→ **Exercise requirements**
I'd like the entries that follow repeated exactly, with the pictures left out.

[Provided information Boundary: Start]

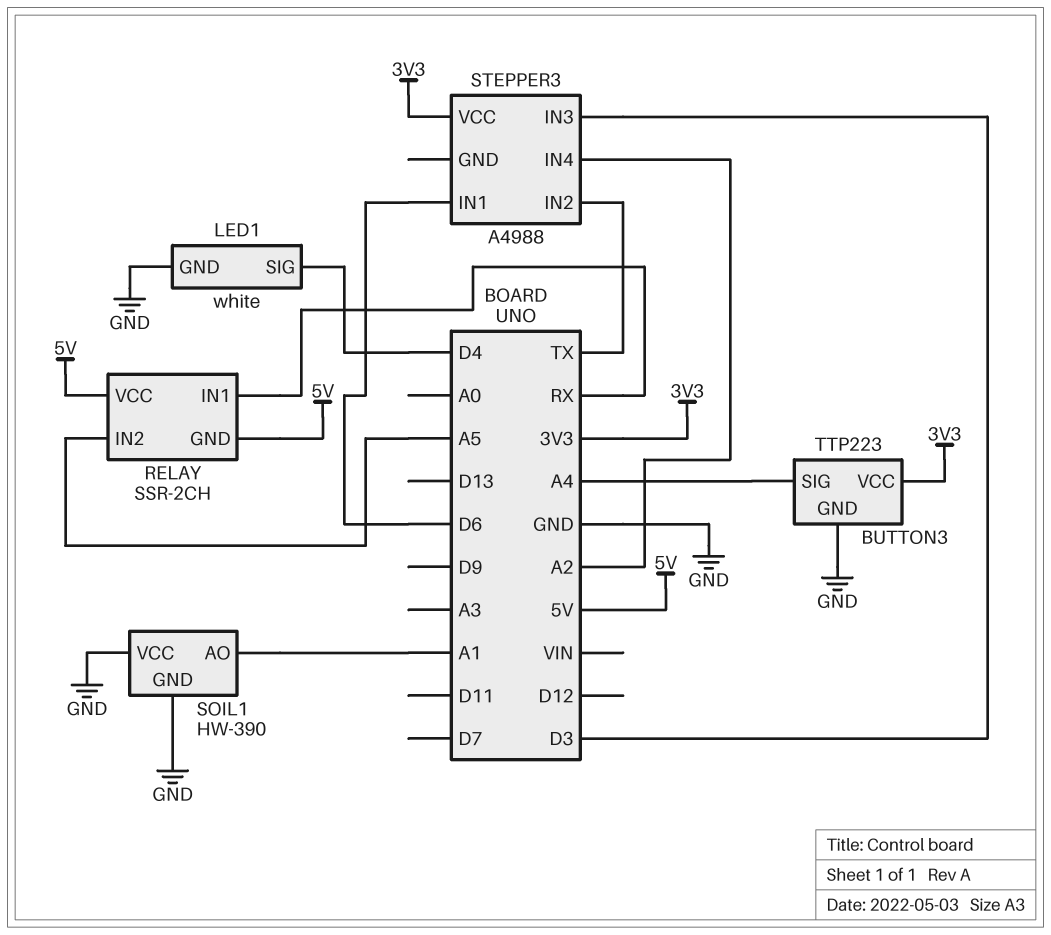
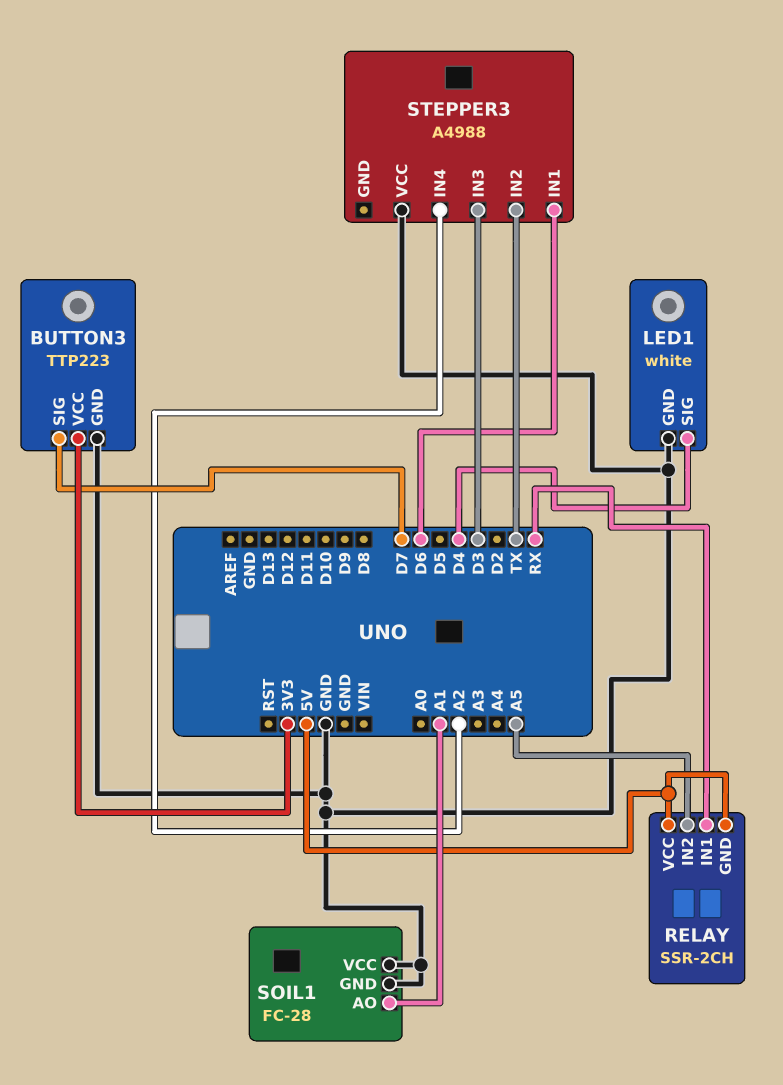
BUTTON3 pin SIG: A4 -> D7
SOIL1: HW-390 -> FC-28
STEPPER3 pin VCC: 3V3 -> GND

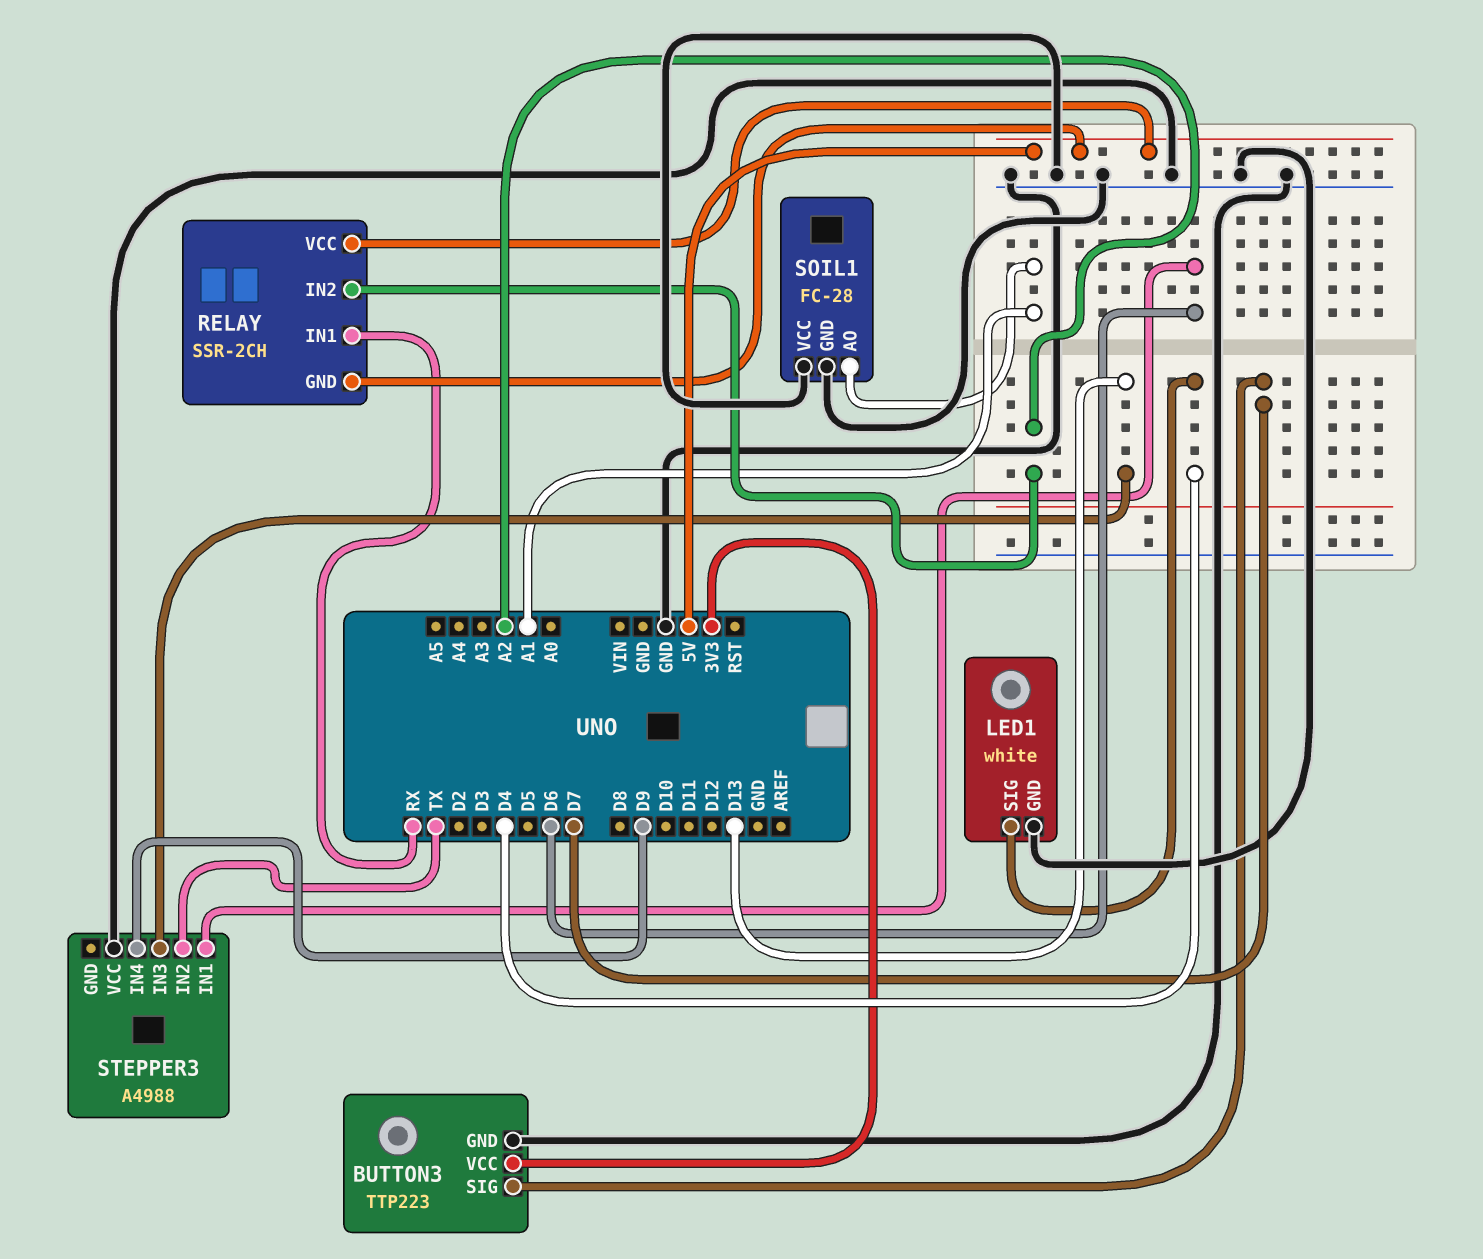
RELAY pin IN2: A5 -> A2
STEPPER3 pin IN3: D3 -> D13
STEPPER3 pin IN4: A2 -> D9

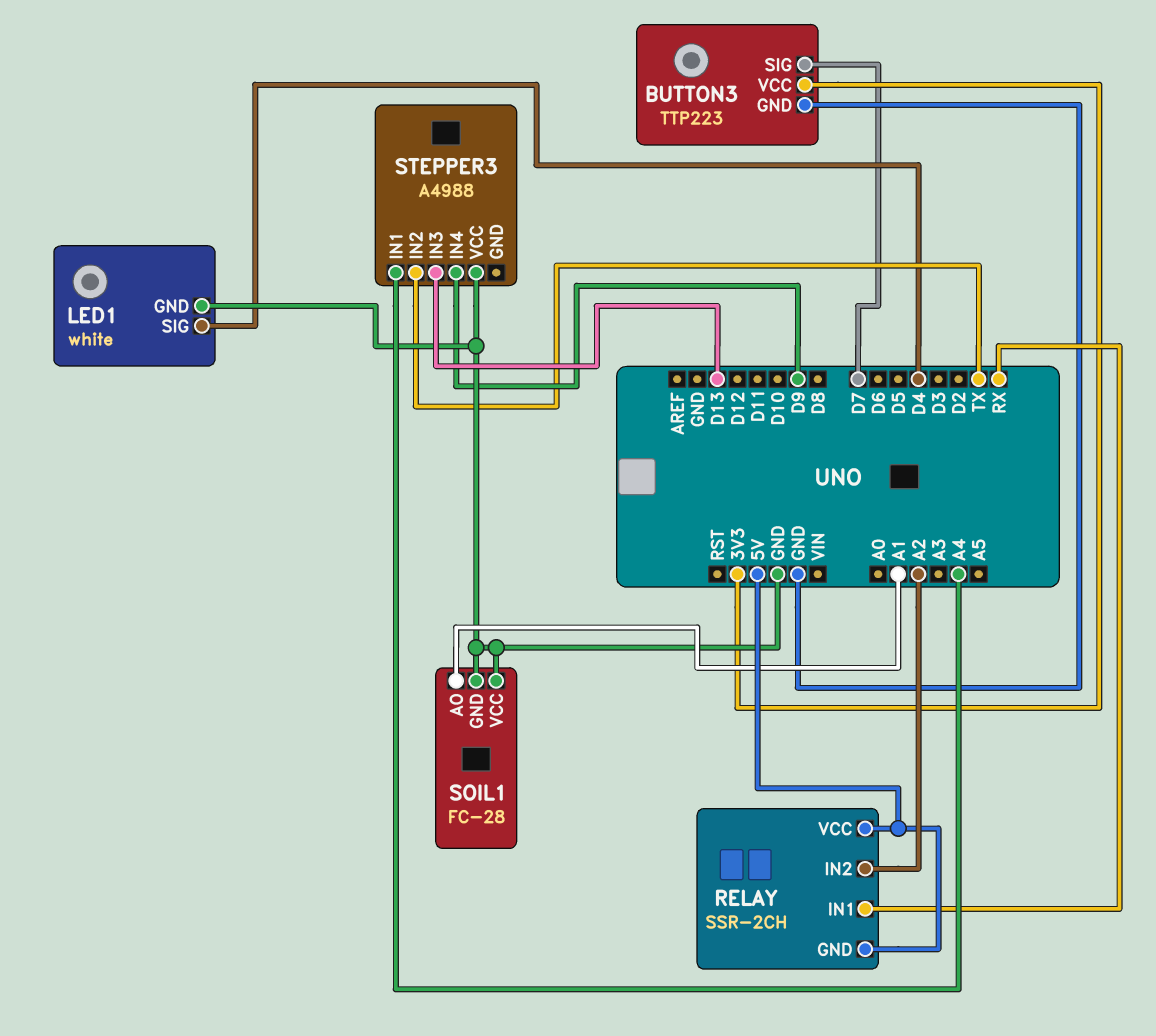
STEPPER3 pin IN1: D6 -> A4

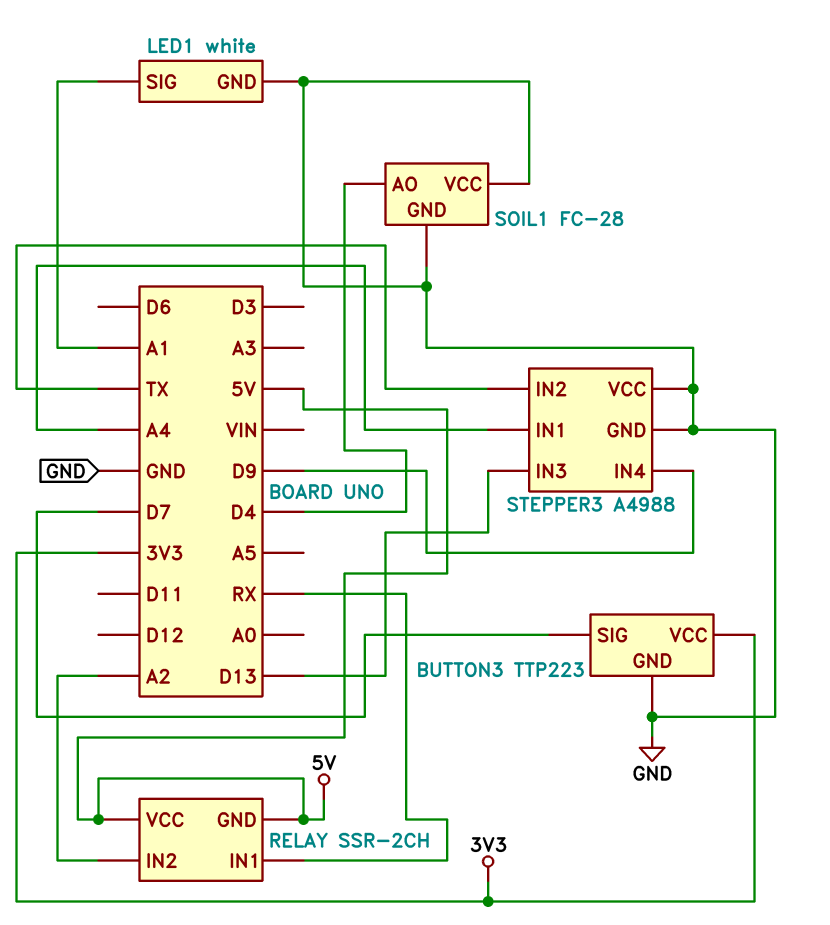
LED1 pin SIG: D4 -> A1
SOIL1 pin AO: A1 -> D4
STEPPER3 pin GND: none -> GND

[Provided information Boundary: End]

→ **Answer box**
BUTTON3 pin SIG: A4 -> D7
SOIL1: HW-390 -> FC-28
STEPPER3 pin VCC: 3V3 -> GND

RELAY pin IN2: A5 -> A2
STEPPER3 pin IN3: D3 -> D13
STEPPER3 pin IN4: A2 -> D9

STEPPER3 pin IN1: D6 -> A4

LED1 pin SIG: D4 -> A1
SOIL1 pin AO: A1 -> D4
STEPPER3 pin GND: none -> GND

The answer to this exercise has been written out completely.